EXERCISE INSTRUCTIONS: Your answer should be only the lines below from the one with "V2: AC 230V" to the one with "U1 pin PA2: SDA -> none", repeated exactly, ends included.

EXERCISE INPUT below:

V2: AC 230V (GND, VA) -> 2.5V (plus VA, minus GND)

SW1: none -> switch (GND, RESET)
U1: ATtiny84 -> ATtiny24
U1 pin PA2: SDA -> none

End of EXERCISE INPUT.
EXERCISE INPUT below:

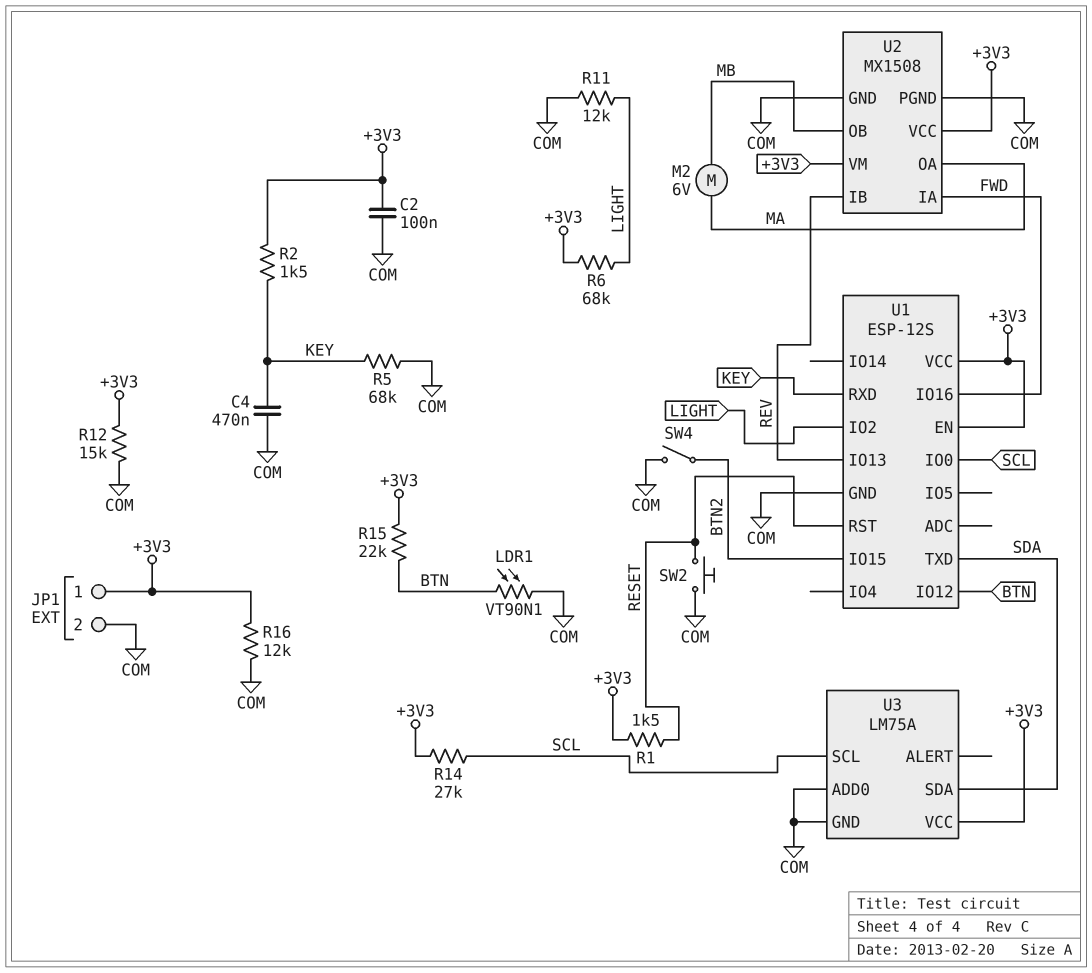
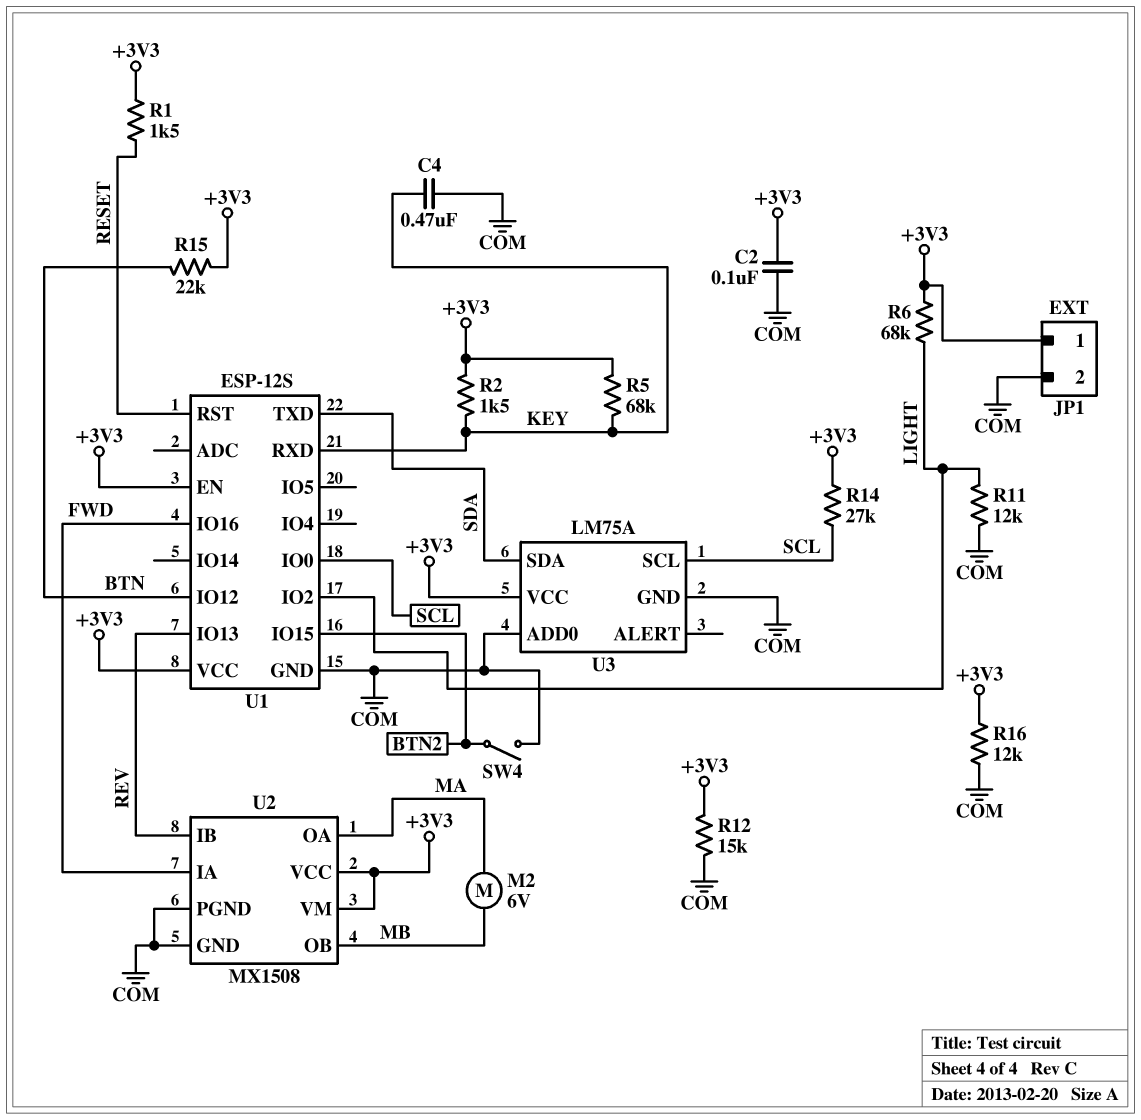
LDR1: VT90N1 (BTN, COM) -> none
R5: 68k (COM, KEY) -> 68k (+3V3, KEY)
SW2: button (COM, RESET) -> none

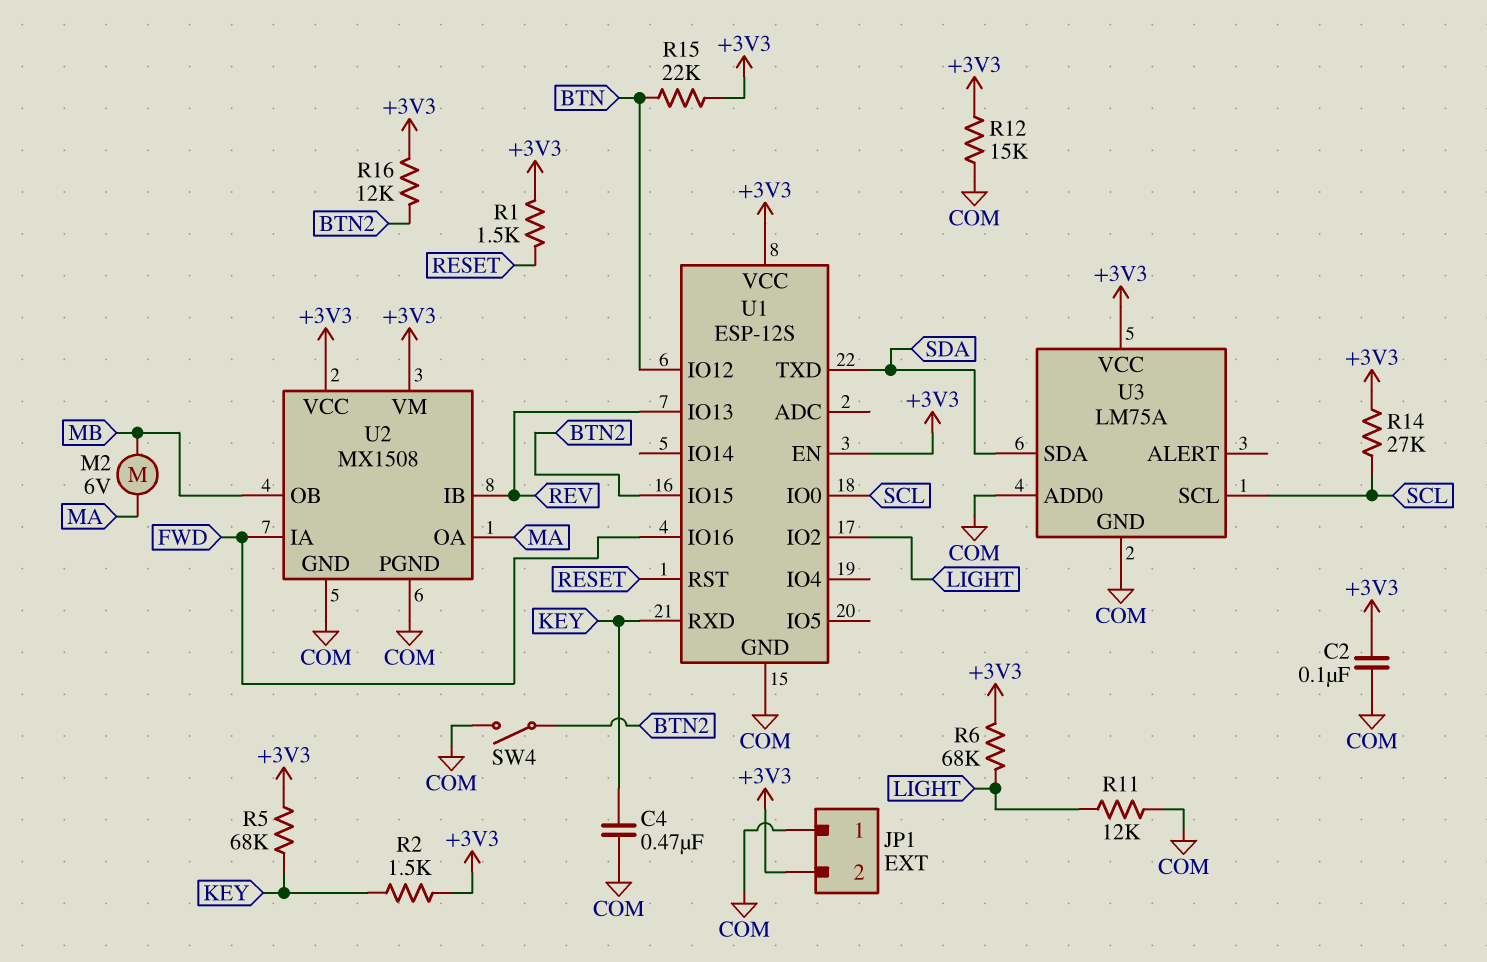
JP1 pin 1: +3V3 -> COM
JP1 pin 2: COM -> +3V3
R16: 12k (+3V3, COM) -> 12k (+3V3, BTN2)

End of EXERCISE INPUT.

TASK ANSWER:
V2: AC 230V (GND, VA) -> 2.5V (plus VA, minus GND)

SW1: none -> switch (GND, RESET)
U1: ATtiny84 -> ATtiny24
U1 pin PA2: SDA -> none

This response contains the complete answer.